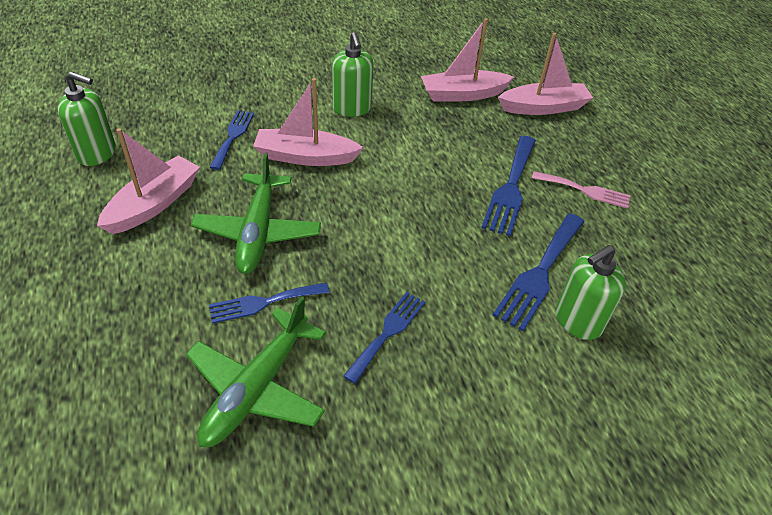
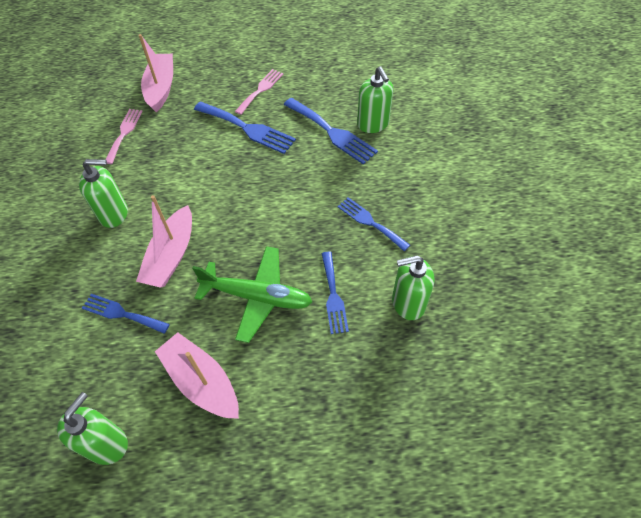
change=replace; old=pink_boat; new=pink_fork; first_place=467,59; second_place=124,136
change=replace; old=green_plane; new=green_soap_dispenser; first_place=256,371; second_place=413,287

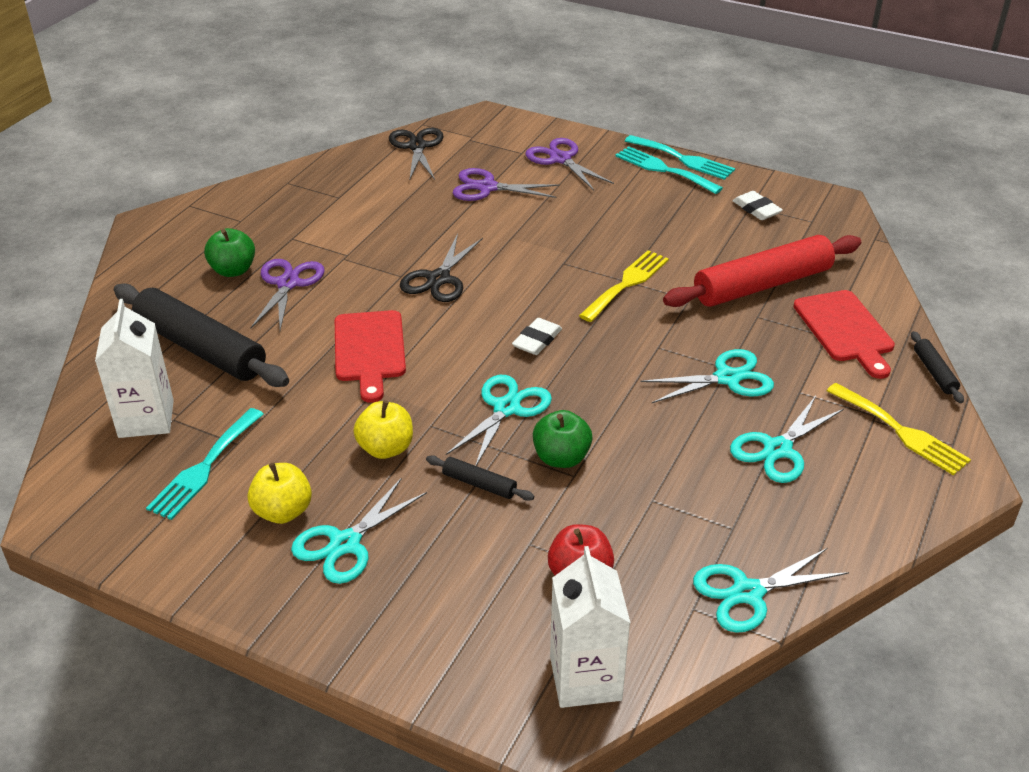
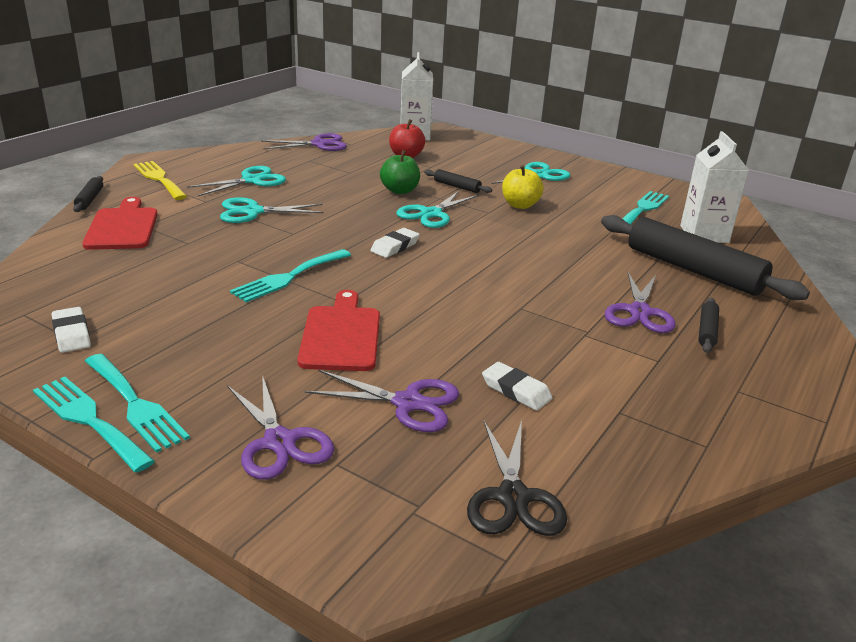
change=replace; old=green_apple; new=black_rolling_pin; first_place=229,252; second_place=708,325
change=delete; old=black_scissors; first_place=441,268
change=delete; old=red_rolling_pin; first_place=762,271
change=recolor; old=yellow_fork; new=turquoise_fork; first_place=624,286; second_place=290,275
change=move; old=red_cutting_board; first_place=370,356; second_place=338,330
change=delete; old=yellow_apple; first_place=280,493
change=recolor; old=turquoise_scissors; new=purple_scissors; first_place=771,590; second_place=304,142
change=insert; new=white_eraser; second_place=517,386

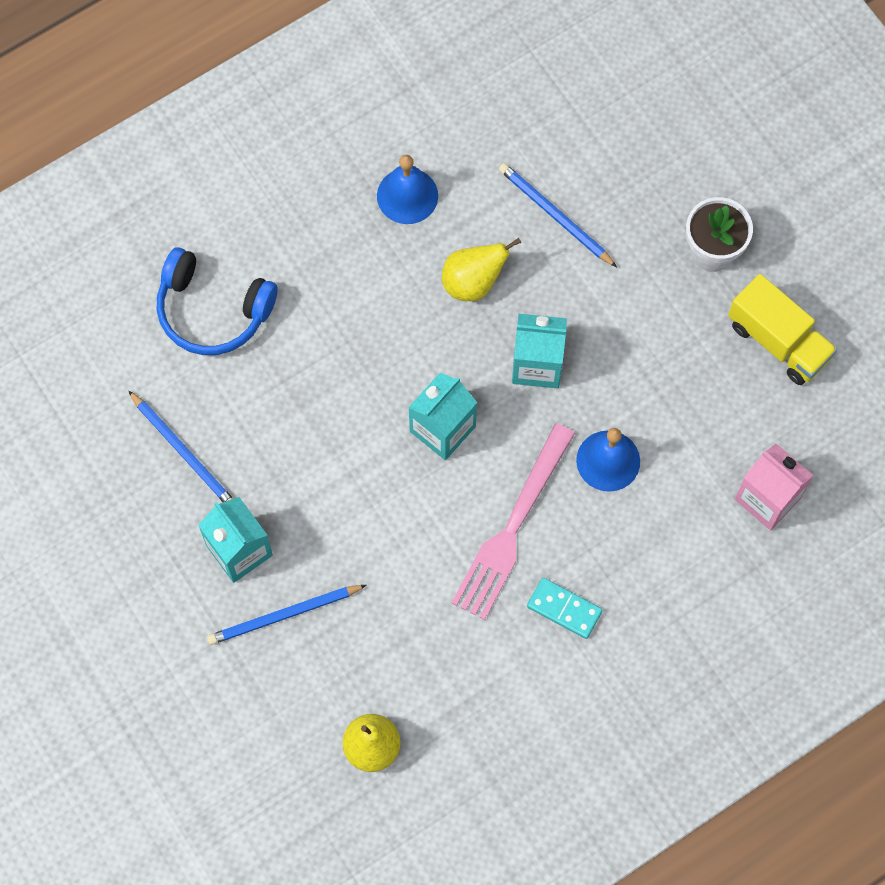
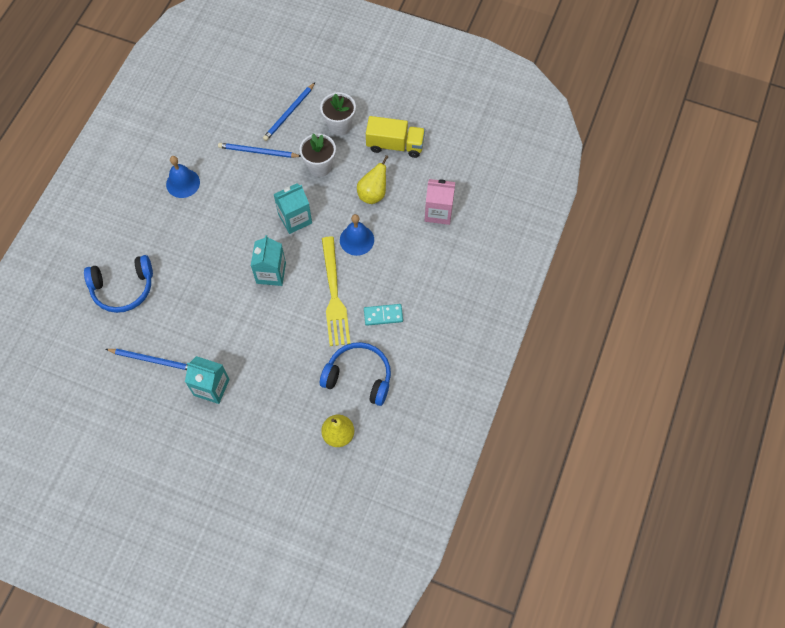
change=move; old=yellow_pear; first_place=481,269; second_place=372,179
change=recolor; old=pink_fork; new=yellow_fork; first_place=513,521; second_place=336,291
change=move; old=blue_pencil; first_place=286,615; second_place=289,112
change=insert; new=white_flower_pot; second_place=317,155
change=insert; new=blue_headphones; second_place=355,374

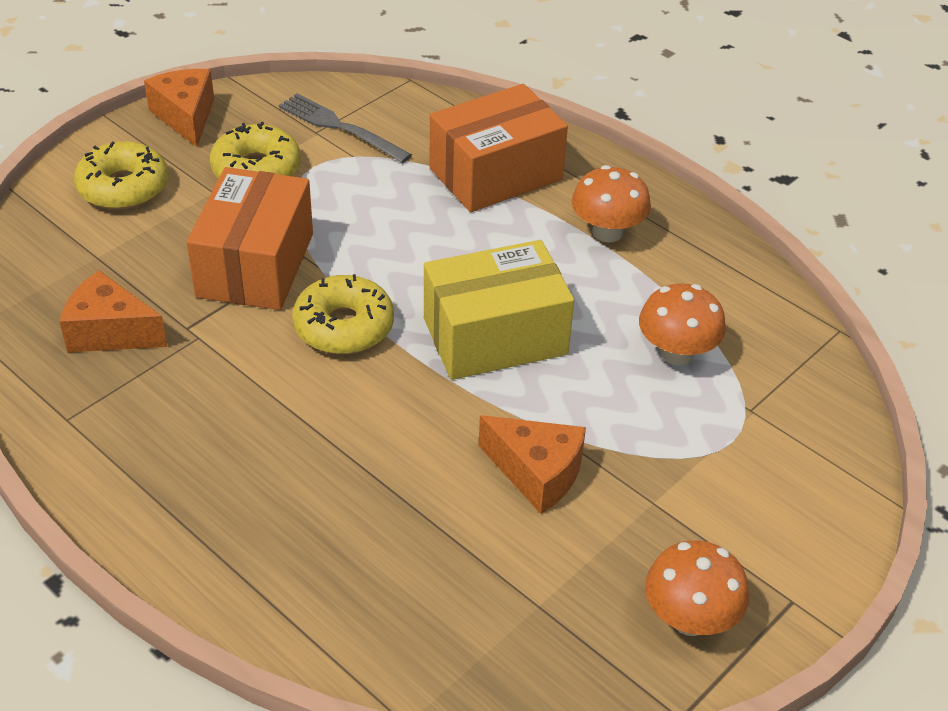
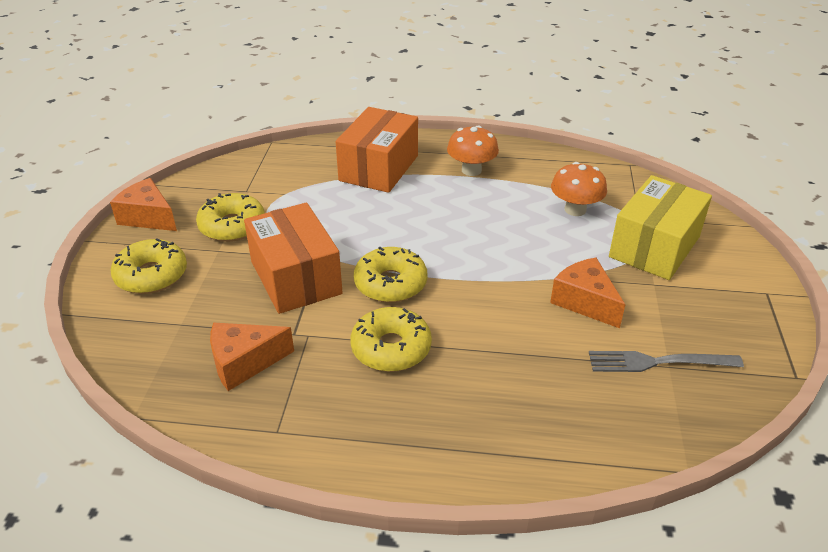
change=move; old=grey_fork; first_place=345,128; second_place=666,361
change=move; old=yellow_box; first_place=499,310; second_place=660,227
change=rotate; old=orange_cheese; first_place=532,464; second_place=587,293; degrees=-120
change=delete; old=orange_mushroom; first_place=697,588
change=insert; new=yellow_donut; second_place=391,339

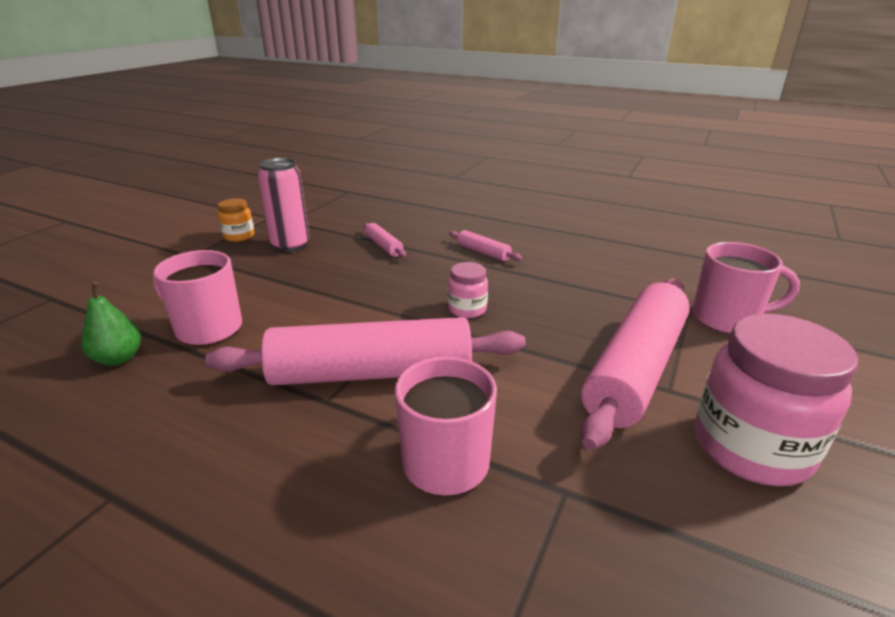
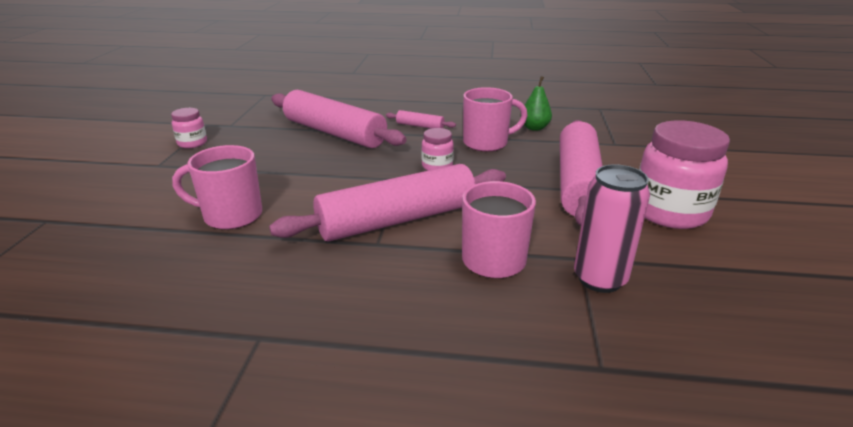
change=move; old=pink_can; first_place=284,205; second_place=612,228
change=recolor; old=orange_jar; new=pink_jar; first_place=236,220; second_place=189,128
change=resize; old=pink_rolling_pin; first_place=385,240; second_place=339,119; factor=2.38
change=move; old=pink_mug; first_place=746,288; second_place=495,119
change=move; old=green_pear; first_place=111,324; second_place=536,103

# # #

» Your objective:
Return the lines of the data above in full and exactly, with no pictures.

» Reply to the exercise:
change=replace; old=pink_boat; new=pink_fork; first_place=467,59; second_place=124,136
change=replace; old=green_plane; new=green_soap_dispenser; first_place=256,371; second_place=413,287

change=replace; old=green_apple; new=black_rolling_pin; first_place=229,252; second_place=708,325
change=delete; old=black_scissors; first_place=441,268
change=delete; old=red_rolling_pin; first_place=762,271
change=recolor; old=yellow_fork; new=turquoise_fork; first_place=624,286; second_place=290,275
change=move; old=red_cutting_board; first_place=370,356; second_place=338,330
change=delete; old=yellow_apple; first_place=280,493
change=recolor; old=turquoise_scissors; new=purple_scissors; first_place=771,590; second_place=304,142
change=insert; new=white_eraser; second_place=517,386

change=move; old=yellow_pear; first_place=481,269; second_place=372,179
change=recolor; old=pink_fork; new=yellow_fork; first_place=513,521; second_place=336,291
change=move; old=blue_pencil; first_place=286,615; second_place=289,112
change=insert; new=white_flower_pot; second_place=317,155
change=insert; new=blue_headphones; second_place=355,374

change=move; old=grey_fork; first_place=345,128; second_place=666,361
change=move; old=yellow_box; first_place=499,310; second_place=660,227
change=rotate; old=orange_cheese; first_place=532,464; second_place=587,293; degrees=-120
change=delete; old=orange_mushroom; first_place=697,588
change=insert; new=yellow_donut; second_place=391,339

change=move; old=pink_can; first_place=284,205; second_place=612,228
change=recolor; old=orange_jar; new=pink_jar; first_place=236,220; second_place=189,128
change=resize; old=pink_rolling_pin; first_place=385,240; second_place=339,119; factor=2.38
change=move; old=pink_mug; first_place=746,288; second_place=495,119
change=move; old=green_pear; first_place=111,324; second_place=536,103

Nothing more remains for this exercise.